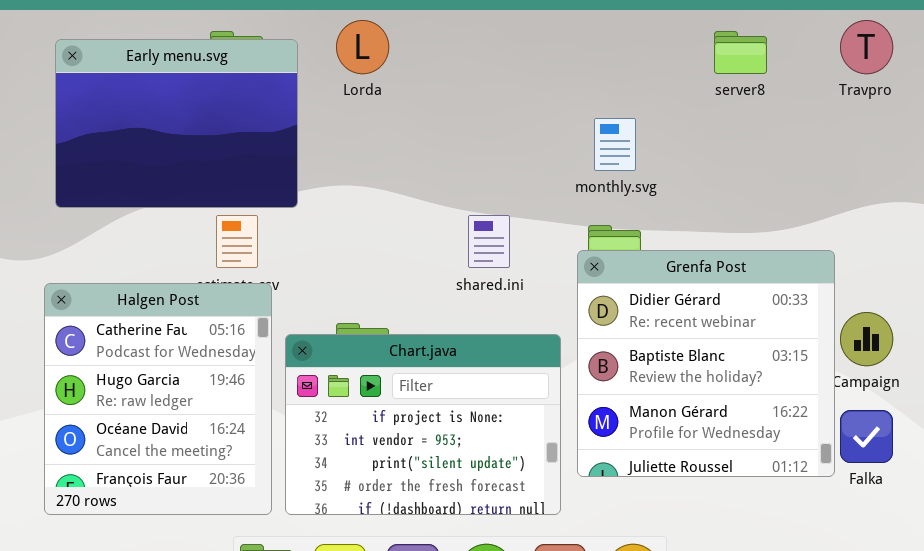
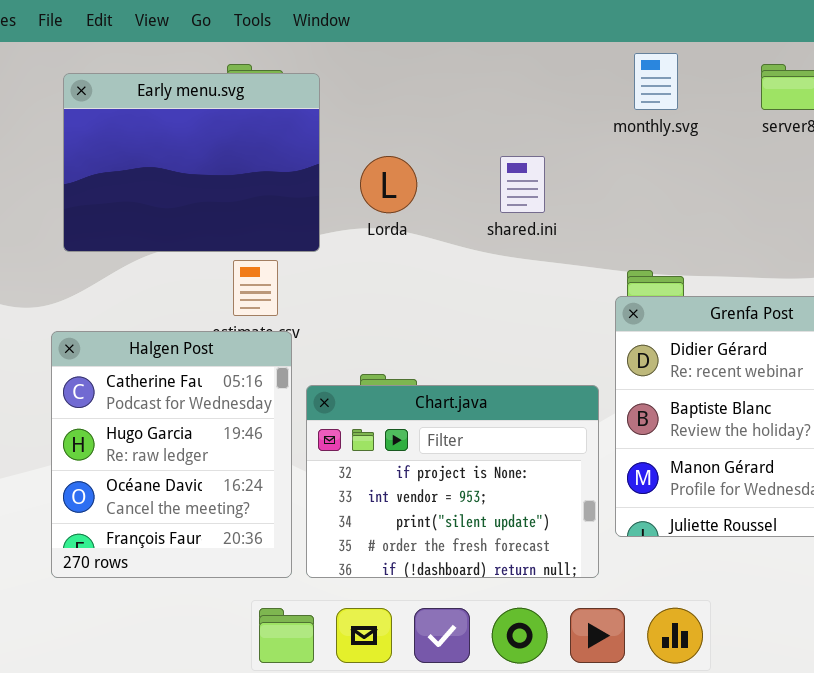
Lorda: [336,20,389,74] -> [360,156,417,213], moved
monthly.svg: [594,118,636,171] -> [634,53,678,110], moved
shared.ini: [468,215,510,268] -> [500,156,545,213], moved

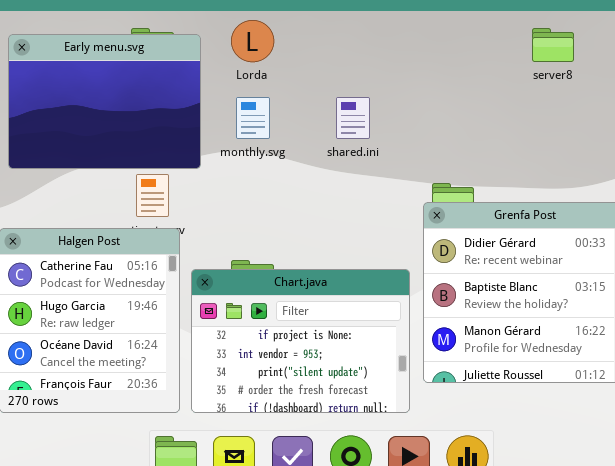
monthly.svg: [634,53,678,110] -> [236,97,270,139], moved
Lorda: [360,156,417,213] -> [231,20,274,62], moved

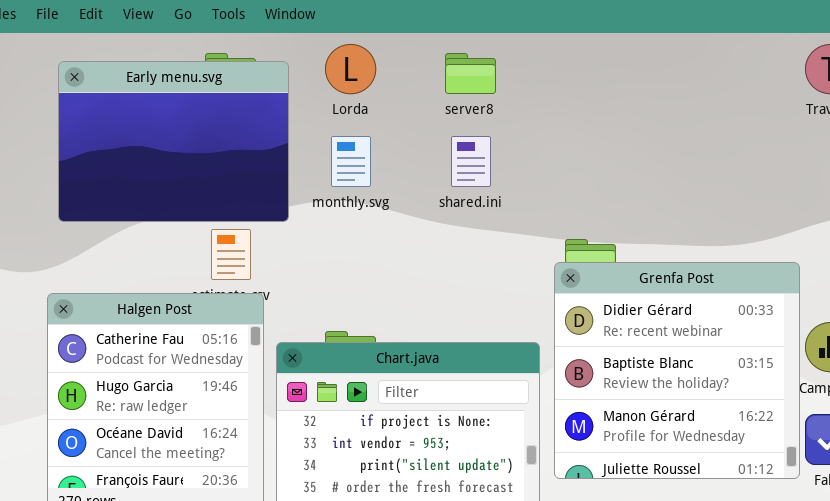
server8: [532,28,574,62] -> [445,53,496,94], moved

Assignment:
What you return must match the records line for line, with the pictures left out.

Solution below:
Lorda: [336,20,389,74] -> [360,156,417,213], moved
monthly.svg: [594,118,636,171] -> [634,53,678,110], moved
shared.ini: [468,215,510,268] -> [500,156,545,213], moved

monthly.svg: [634,53,678,110] -> [236,97,270,139], moved
Lorda: [360,156,417,213] -> [231,20,274,62], moved

server8: [532,28,574,62] -> [445,53,496,94], moved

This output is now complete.